"""

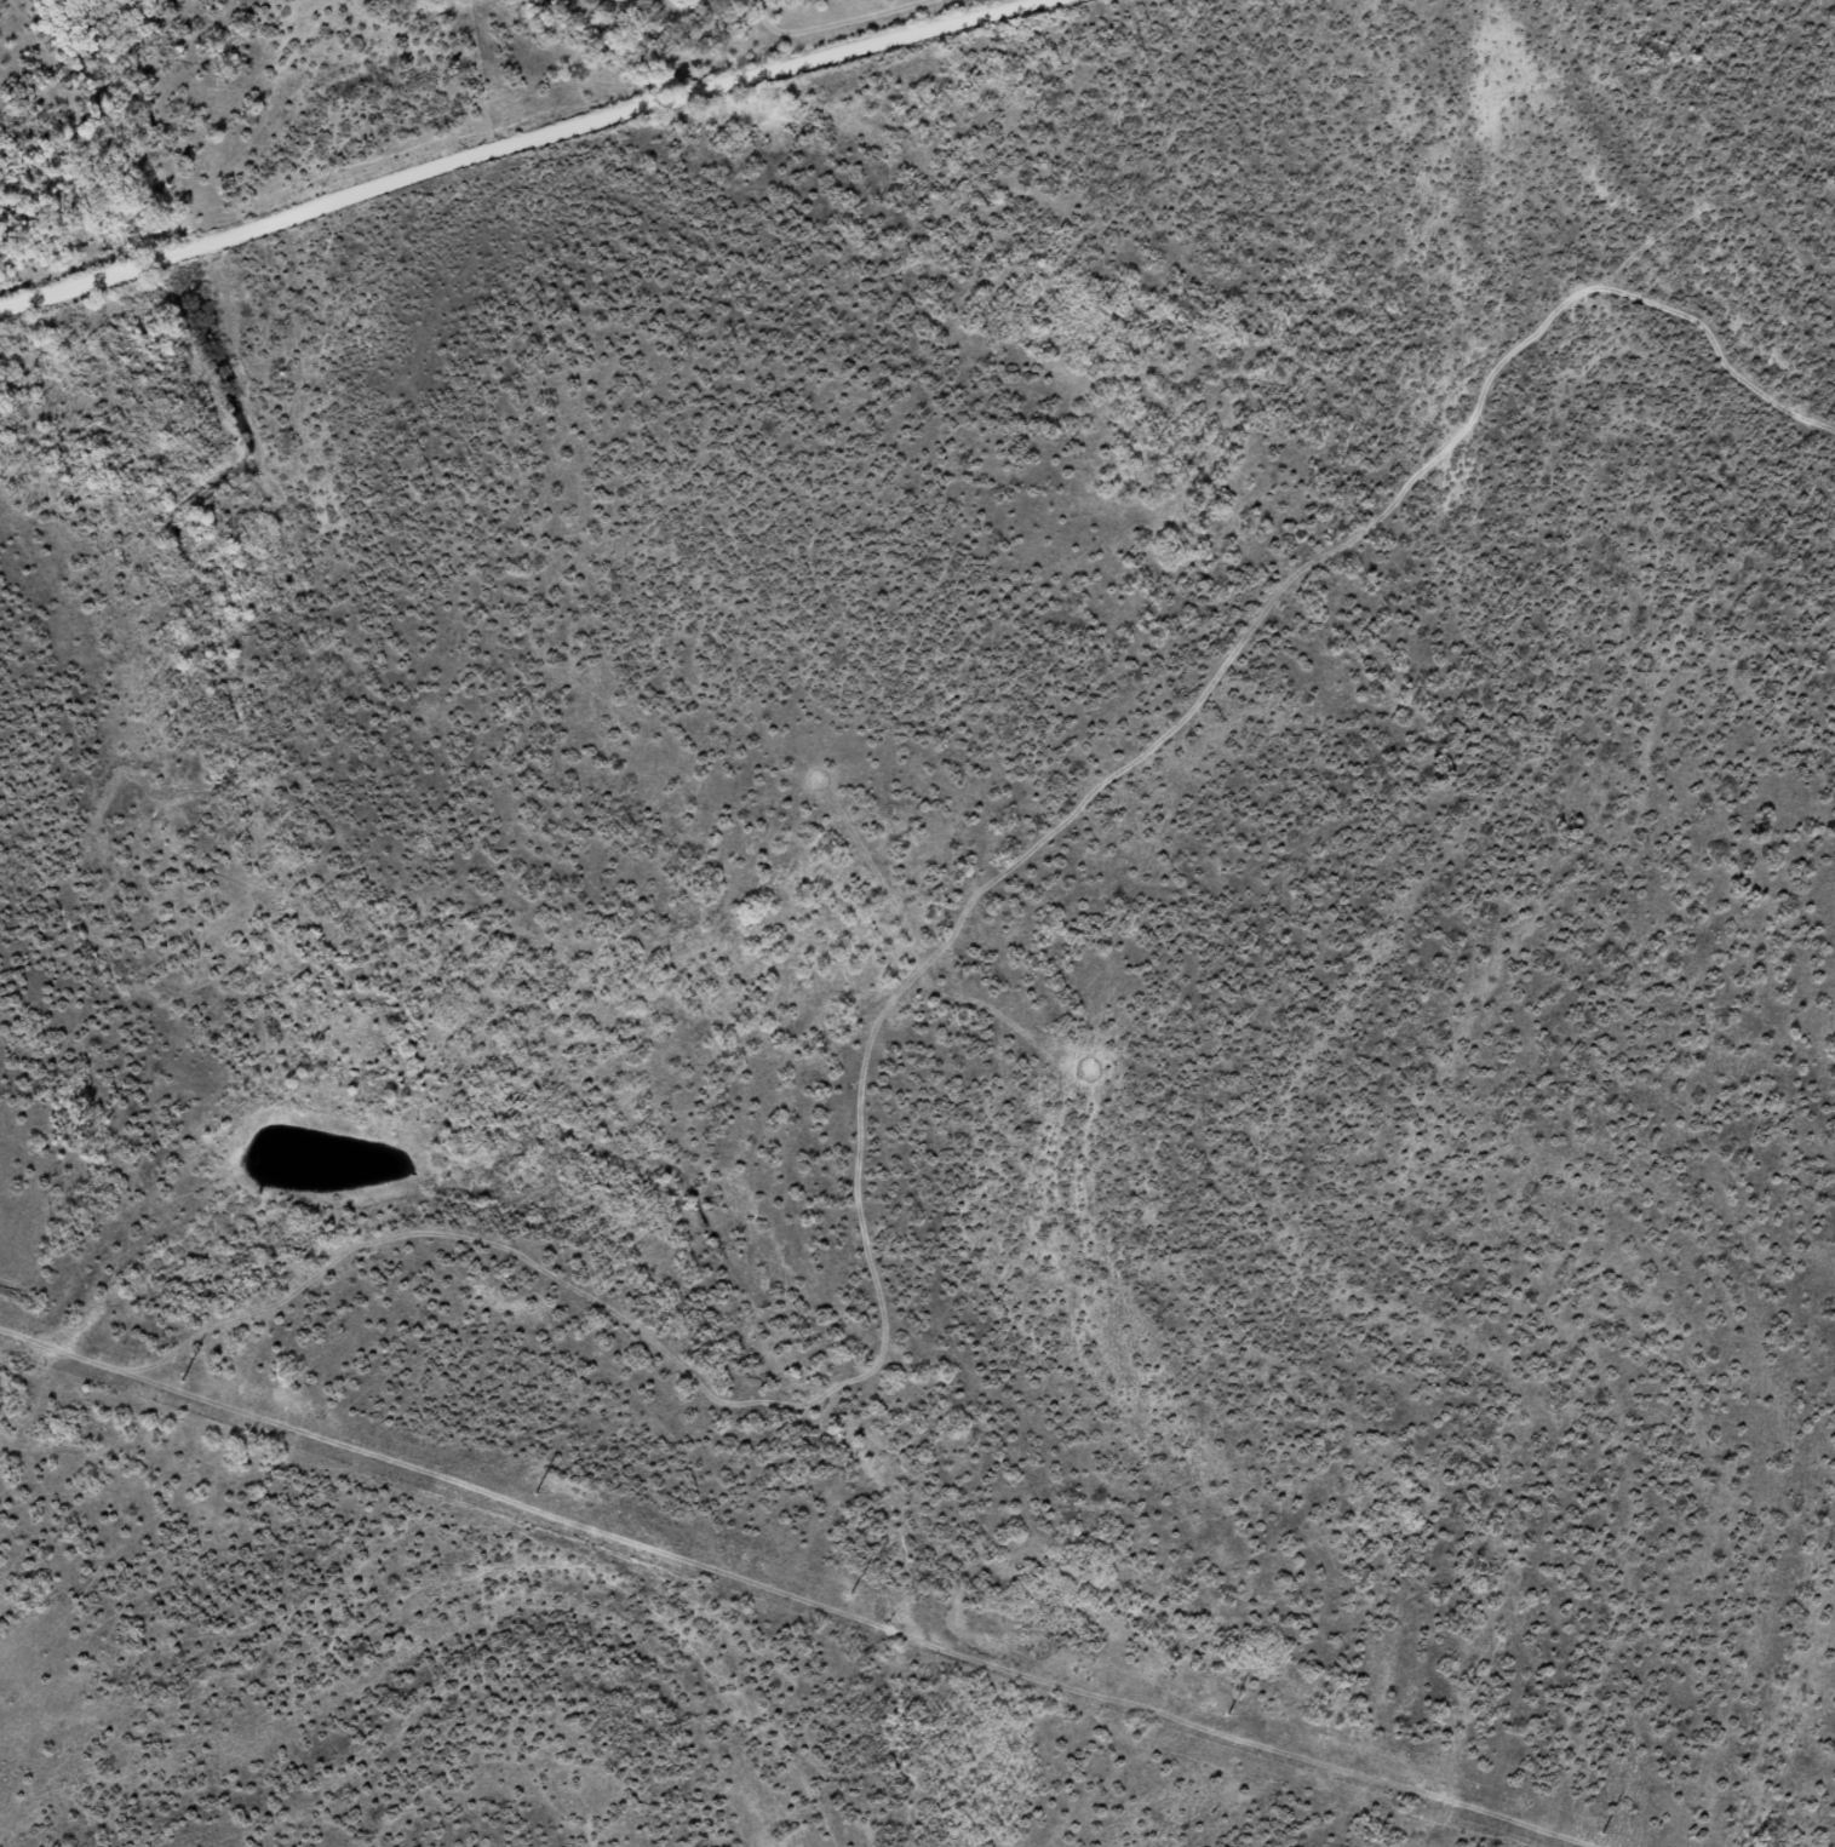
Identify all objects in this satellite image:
road: (502, 151)
power tower: (180, 1379)
power tower: (534, 1492)
power tower: (849, 1592)
power tower: (1226, 1713)
power tower: (1601, 1832)

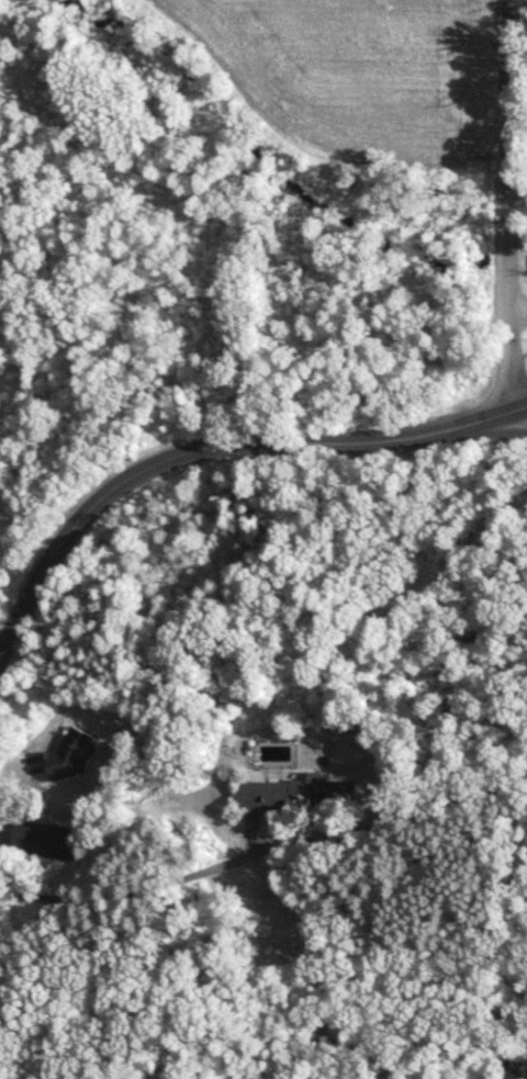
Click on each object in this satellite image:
road: (517, 60)
road: (507, 117)
road: (507, 260)
road: (507, 351)
road: (517, 415)
road: (517, 421)
road: (205, 448)
building: (73, 756)
road: (17, 778)
building: (309, 782)
building: (263, 796)
building: (48, 841)
road: (135, 889)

"""

== YOUR GOAL ==
Should a record include a picture, drop the picture and write out the remainder exactly.

== EXERCISE SOLUTION ==
Identify all objects in this satellite image:
road: (502, 151)
power tower: (180, 1379)
power tower: (534, 1492)
power tower: (849, 1592)
power tower: (1226, 1713)
power tower: (1601, 1832)

Click on each object in this satellite image:
road: (517, 60)
road: (507, 117)
road: (507, 260)
road: (507, 351)
road: (517, 415)
road: (517, 421)
road: (205, 448)
building: (73, 756)
road: (17, 778)
building: (309, 782)
building: (263, 796)
building: (48, 841)
road: (135, 889)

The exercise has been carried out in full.